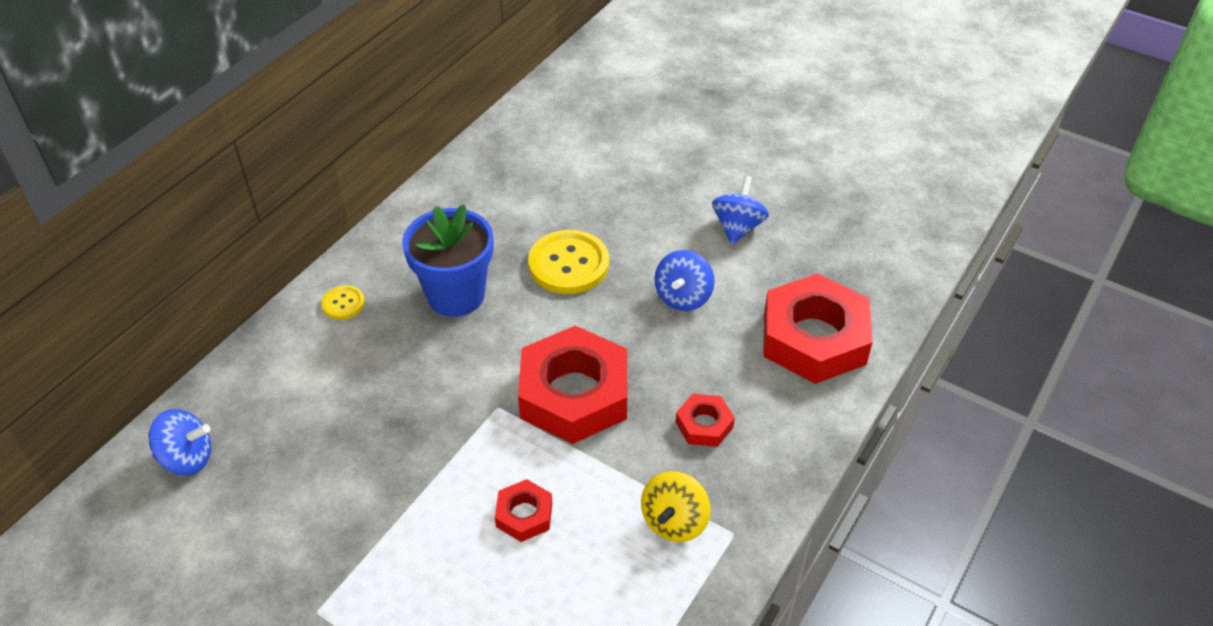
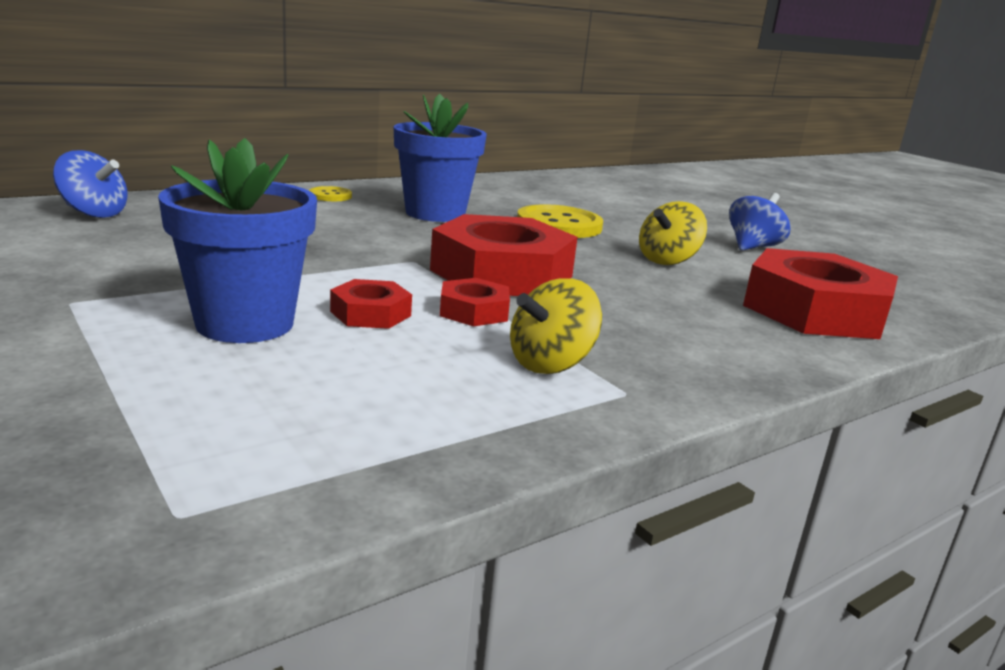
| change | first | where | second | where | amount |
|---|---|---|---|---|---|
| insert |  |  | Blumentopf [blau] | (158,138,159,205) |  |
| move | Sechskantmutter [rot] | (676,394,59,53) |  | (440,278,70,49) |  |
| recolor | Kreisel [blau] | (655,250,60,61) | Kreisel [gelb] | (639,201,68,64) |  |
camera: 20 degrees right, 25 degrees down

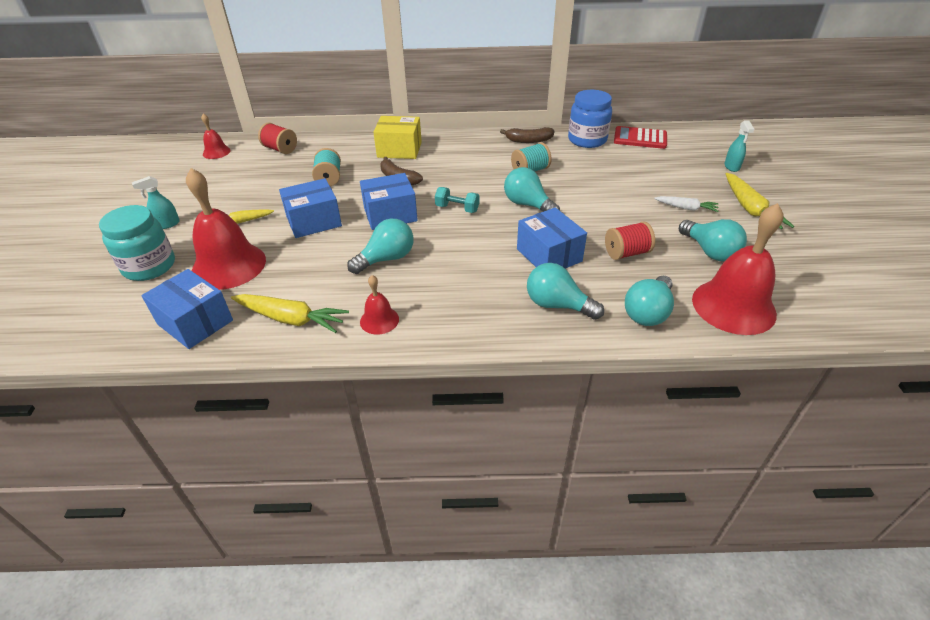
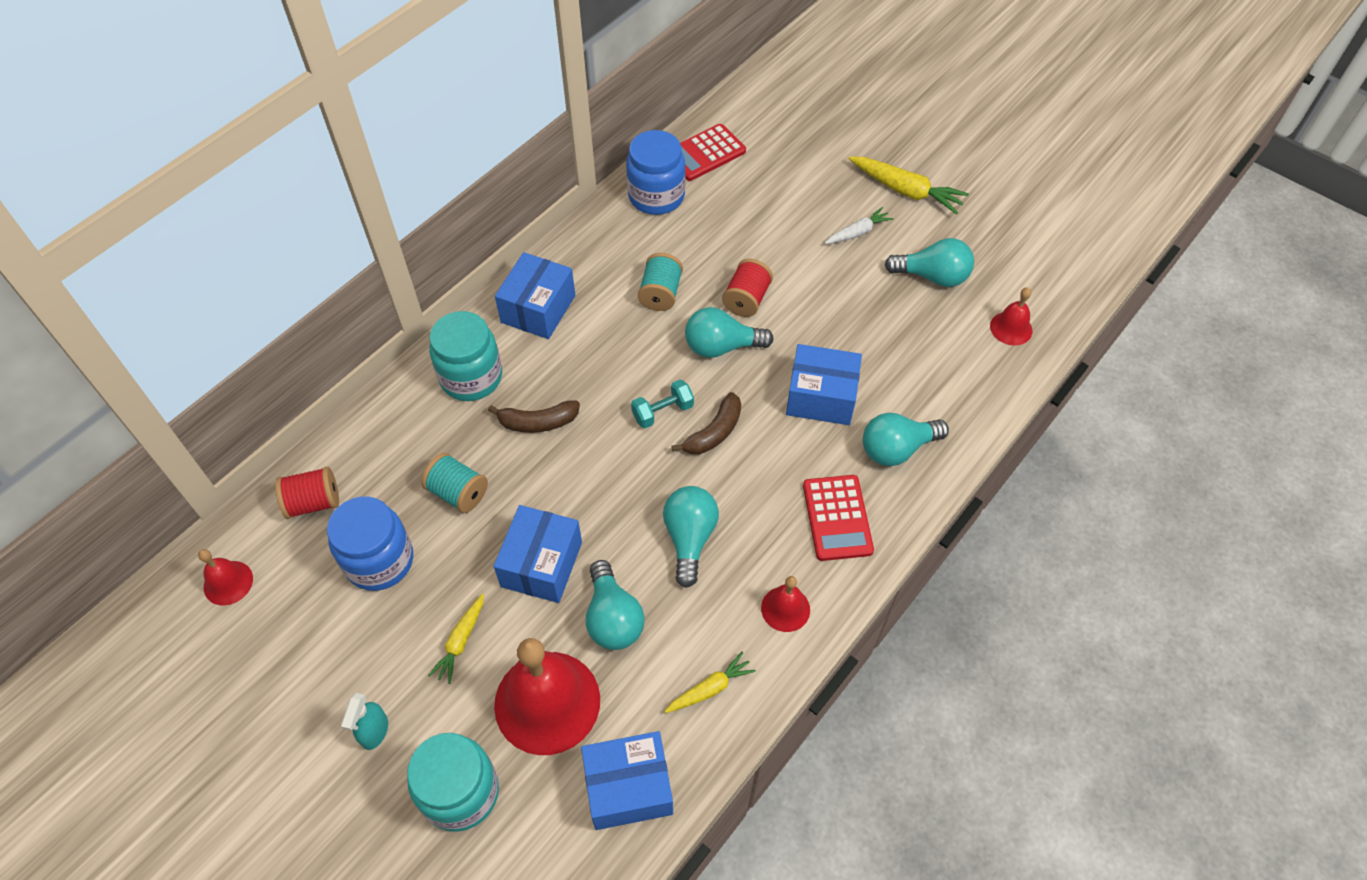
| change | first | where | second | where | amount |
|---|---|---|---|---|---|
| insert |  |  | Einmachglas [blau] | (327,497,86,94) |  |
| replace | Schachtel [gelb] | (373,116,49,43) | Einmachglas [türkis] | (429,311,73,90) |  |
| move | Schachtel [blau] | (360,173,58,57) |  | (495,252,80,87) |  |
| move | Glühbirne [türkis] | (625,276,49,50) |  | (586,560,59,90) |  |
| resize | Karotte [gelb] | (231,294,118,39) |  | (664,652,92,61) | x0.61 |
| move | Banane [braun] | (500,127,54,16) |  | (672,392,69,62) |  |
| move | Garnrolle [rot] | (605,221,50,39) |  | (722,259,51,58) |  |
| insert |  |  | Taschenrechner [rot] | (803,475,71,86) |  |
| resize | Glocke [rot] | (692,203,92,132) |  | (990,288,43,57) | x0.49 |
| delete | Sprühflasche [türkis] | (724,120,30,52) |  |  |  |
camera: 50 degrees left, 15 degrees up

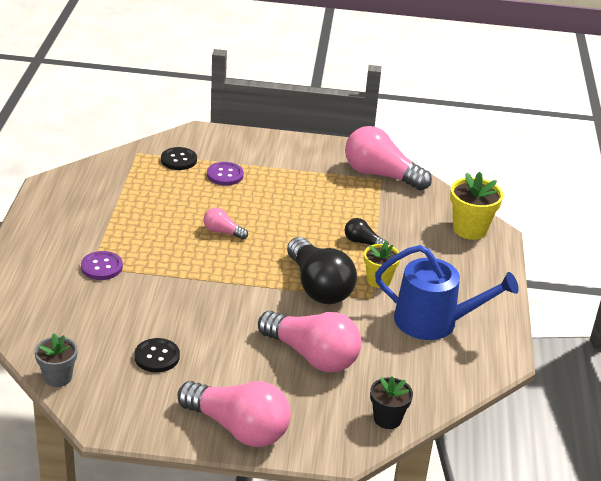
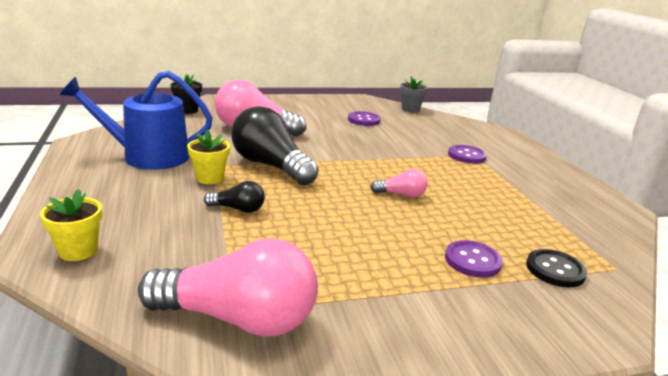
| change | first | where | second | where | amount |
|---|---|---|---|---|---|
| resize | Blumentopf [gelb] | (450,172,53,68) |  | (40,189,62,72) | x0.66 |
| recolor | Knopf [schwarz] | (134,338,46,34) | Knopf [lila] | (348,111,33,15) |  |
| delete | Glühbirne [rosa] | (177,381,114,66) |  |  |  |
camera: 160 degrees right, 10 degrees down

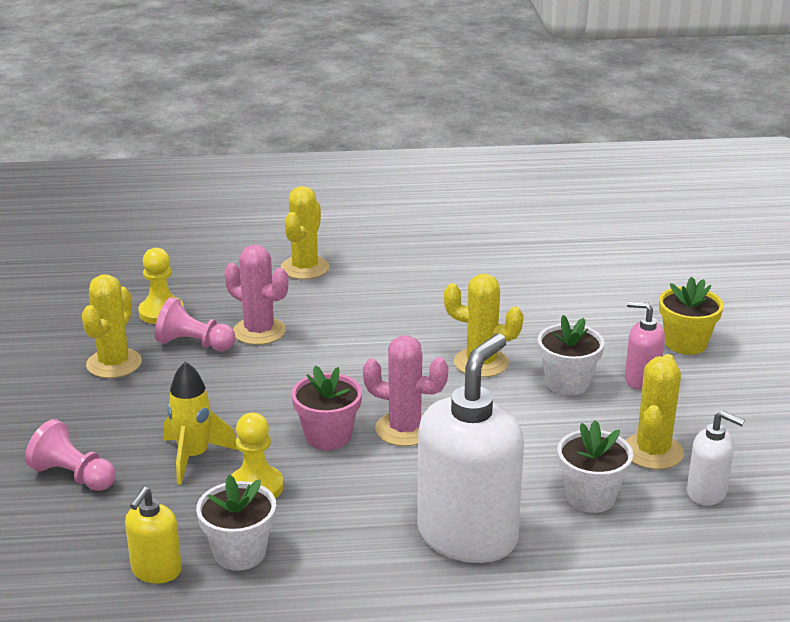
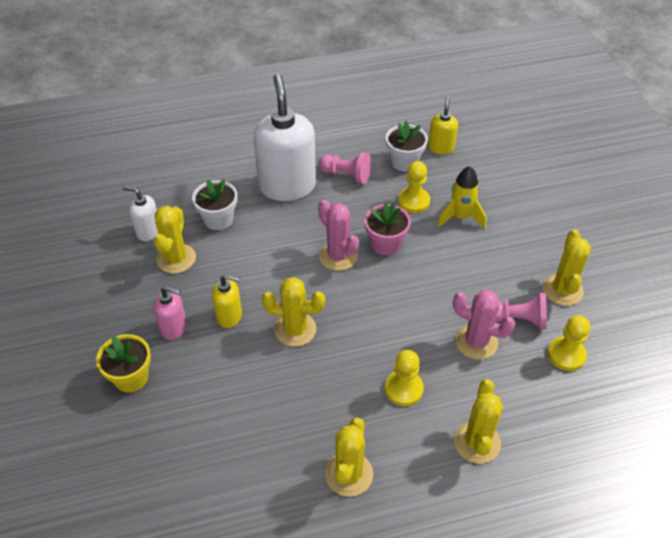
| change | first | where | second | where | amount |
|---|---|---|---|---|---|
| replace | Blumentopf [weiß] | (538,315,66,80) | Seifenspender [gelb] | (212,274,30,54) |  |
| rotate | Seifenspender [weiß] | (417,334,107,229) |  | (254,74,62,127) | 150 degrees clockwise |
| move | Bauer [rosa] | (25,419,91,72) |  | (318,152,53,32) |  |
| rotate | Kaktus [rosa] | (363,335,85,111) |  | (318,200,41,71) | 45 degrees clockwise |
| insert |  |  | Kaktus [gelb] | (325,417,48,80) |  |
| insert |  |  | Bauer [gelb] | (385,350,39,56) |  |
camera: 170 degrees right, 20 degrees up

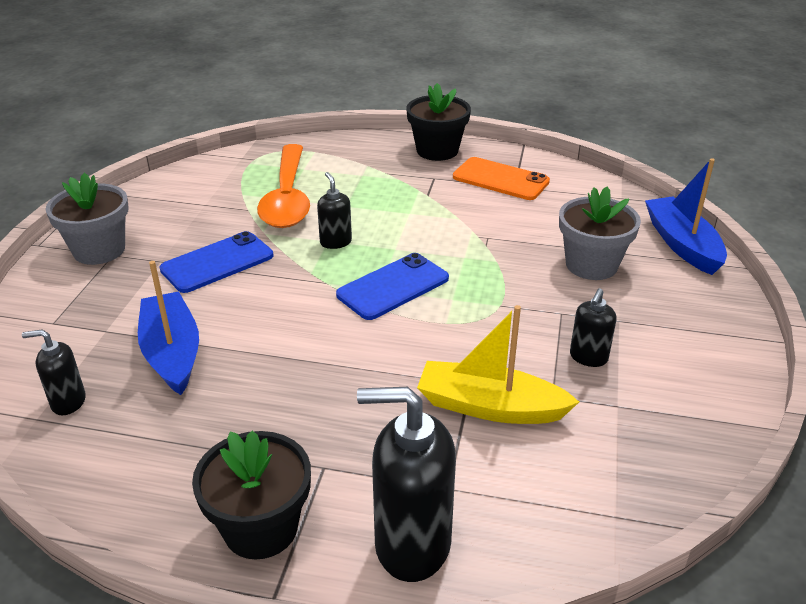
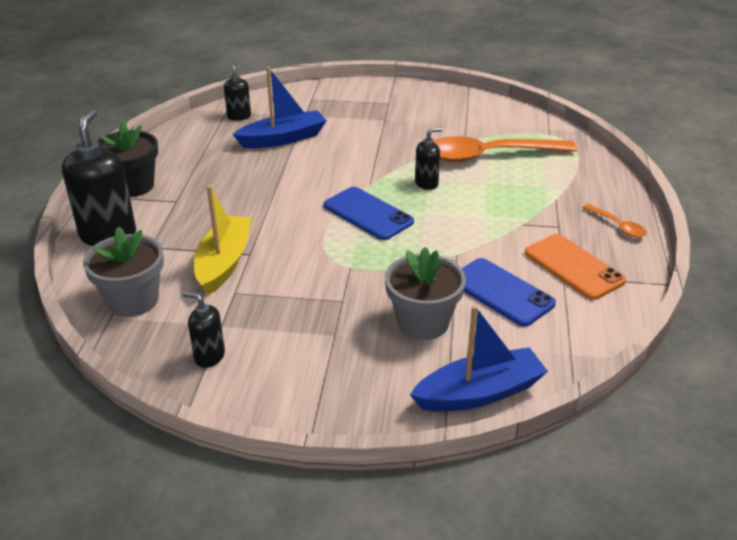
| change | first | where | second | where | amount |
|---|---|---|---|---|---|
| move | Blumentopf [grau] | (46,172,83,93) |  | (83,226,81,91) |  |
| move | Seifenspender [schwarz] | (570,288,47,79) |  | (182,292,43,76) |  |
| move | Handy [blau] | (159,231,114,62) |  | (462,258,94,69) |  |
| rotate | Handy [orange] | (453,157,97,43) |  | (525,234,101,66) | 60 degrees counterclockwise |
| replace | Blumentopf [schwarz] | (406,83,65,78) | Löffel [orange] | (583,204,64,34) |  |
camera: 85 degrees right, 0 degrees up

++++++++++++++++++++

■ **Exercise**: All of the data above is to be repeated exactly, with the pictures left out.

■ **Response area**:
| change | first | where | second | where | amount |
|---|---|---|---|---|---|
| insert |  |  | Blumentopf [blau] | (158,138,159,205) |  |
| move | Sechskantmutter [rot] | (676,394,59,53) |  | (440,278,70,49) |  |
| recolor | Kreisel [blau] | (655,250,60,61) | Kreisel [gelb] | (639,201,68,64) |  |
camera: 20 degrees right, 25 degrees down

| change | first | where | second | where | amount |
|---|---|---|---|---|---|
| insert |  |  | Einmachglas [blau] | (327,497,86,94) |  |
| replace | Schachtel [gelb] | (373,116,49,43) | Einmachglas [türkis] | (429,311,73,90) |  |
| move | Schachtel [blau] | (360,173,58,57) |  | (495,252,80,87) |  |
| move | Glühbirne [türkis] | (625,276,49,50) |  | (586,560,59,90) |  |
| resize | Karotte [gelb] | (231,294,118,39) |  | (664,652,92,61) | x0.61 |
| move | Banane [braun] | (500,127,54,16) |  | (672,392,69,62) |  |
| move | Garnrolle [rot] | (605,221,50,39) |  | (722,259,51,58) |  |
| insert |  |  | Taschenrechner [rot] | (803,475,71,86) |  |
| resize | Glocke [rot] | (692,203,92,132) |  | (990,288,43,57) | x0.49 |
| delete | Sprühflasche [türkis] | (724,120,30,52) |  |  |  |
camera: 50 degrees left, 15 degrees up

| change | first | where | second | where | amount |
|---|---|---|---|---|---|
| resize | Blumentopf [gelb] | (450,172,53,68) |  | (40,189,62,72) | x0.66 |
| recolor | Knopf [schwarz] | (134,338,46,34) | Knopf [lila] | (348,111,33,15) |  |
| delete | Glühbirne [rosa] | (177,381,114,66) |  |  |  |
camera: 160 degrees right, 10 degrees down

| change | first | where | second | where | amount |
|---|---|---|---|---|---|
| replace | Blumentopf [weiß] | (538,315,66,80) | Seifenspender [gelb] | (212,274,30,54) |  |
| rotate | Seifenspender [weiß] | (417,334,107,229) |  | (254,74,62,127) | 150 degrees clockwise |
| move | Bauer [rosa] | (25,419,91,72) |  | (318,152,53,32) |  |
| rotate | Kaktus [rosa] | (363,335,85,111) |  | (318,200,41,71) | 45 degrees clockwise |
| insert |  |  | Kaktus [gelb] | (325,417,48,80) |  |
| insert |  |  | Bauer [gelb] | (385,350,39,56) |  |
camera: 170 degrees right, 20 degrees up

| change | first | where | second | where | amount |
|---|---|---|---|---|---|
| move | Blumentopf [grau] | (46,172,83,93) |  | (83,226,81,91) |  |
| move | Seifenspender [schwarz] | (570,288,47,79) |  | (182,292,43,76) |  |
| move | Handy [blau] | (159,231,114,62) |  | (462,258,94,69) |  |
| rotate | Handy [orange] | (453,157,97,43) |  | (525,234,101,66) | 60 degrees counterclockwise |
| replace | Blumentopf [schwarz] | (406,83,65,78) | Löffel [orange] | (583,204,64,34) |  |
camera: 85 degrees right, 0 degrees up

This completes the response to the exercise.